- _GOAL OF THE EXERCISE_
All lines from the one with "pink pot [316,374,411,471]" through the close of the records below are to be set down exactly, and no others.

[Object change listings]
+---+

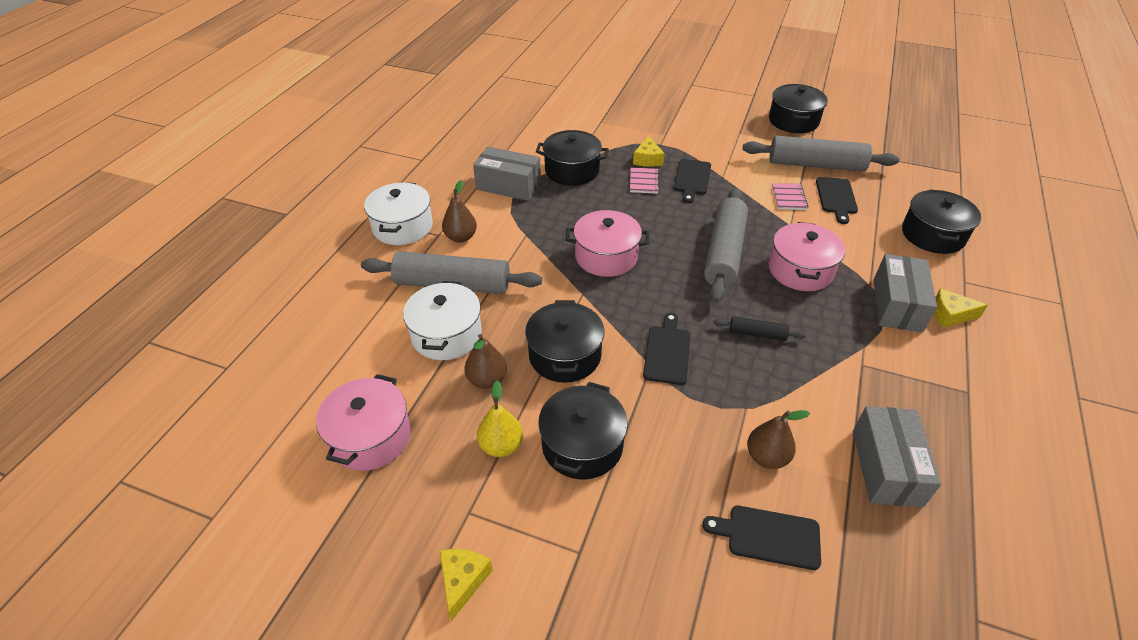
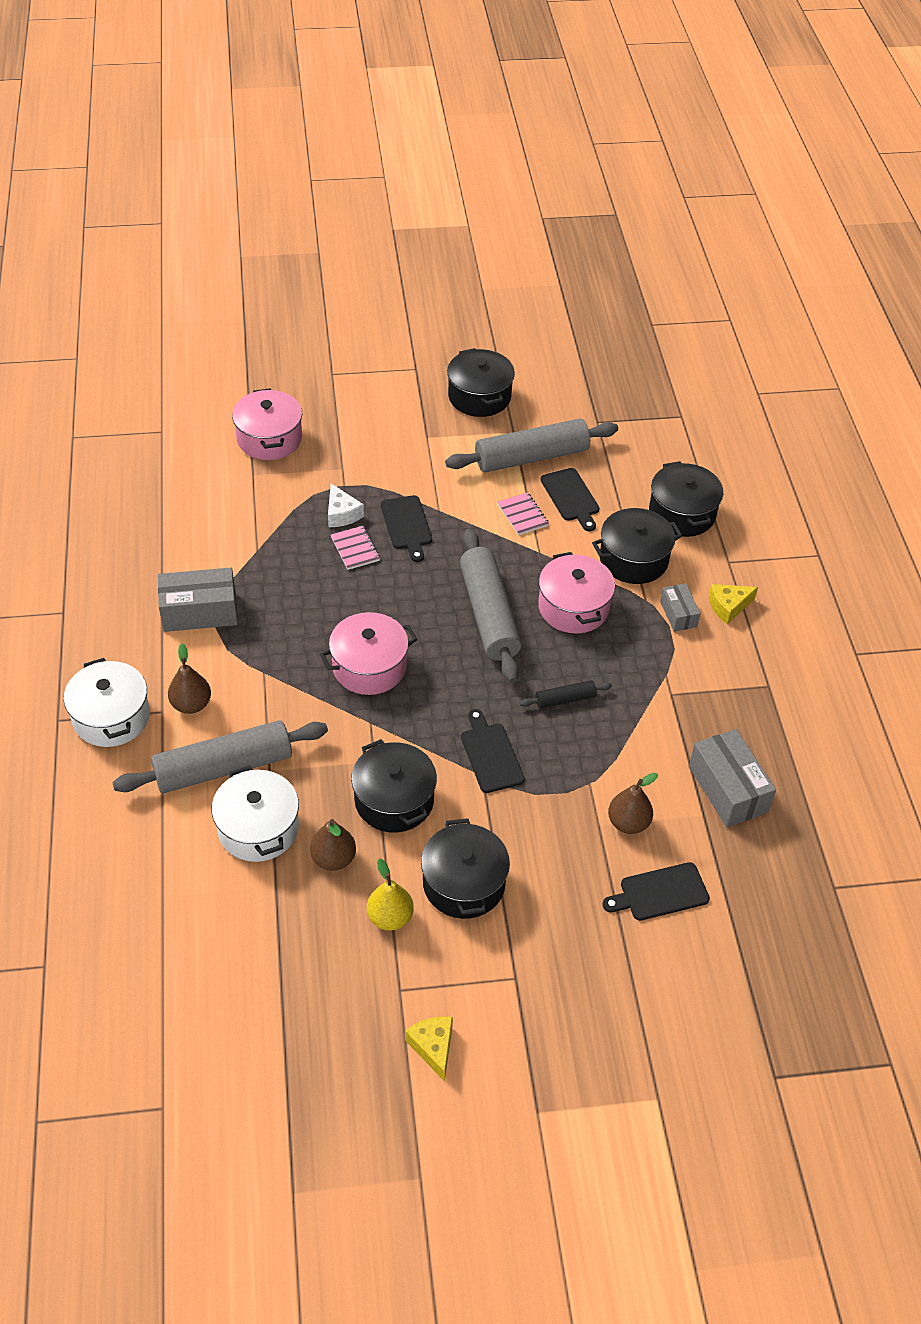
camera: 30 degrees left, 5 degrees up
pink pot [316,374,411,471] -> pink pot moved to [232,388,302,460]
black pot [536,130,609,186] -> black pot moved to [592,508,683,584]
yellow cheese [633,135,665,167] -> white cheese [328,484,364,527]
grey box [874,254,937,333] -> grey box [660,583,701,632], size x0.57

+---+

- _WRITTEN ANSWER_
pink pot [316,374,411,471] -> pink pot moved to [232,388,302,460]
black pot [536,130,609,186] -> black pot moved to [592,508,683,584]
yellow cheese [633,135,665,167] -> white cheese [328,484,364,527]
grey box [874,254,937,333] -> grey box [660,583,701,632], size x0.57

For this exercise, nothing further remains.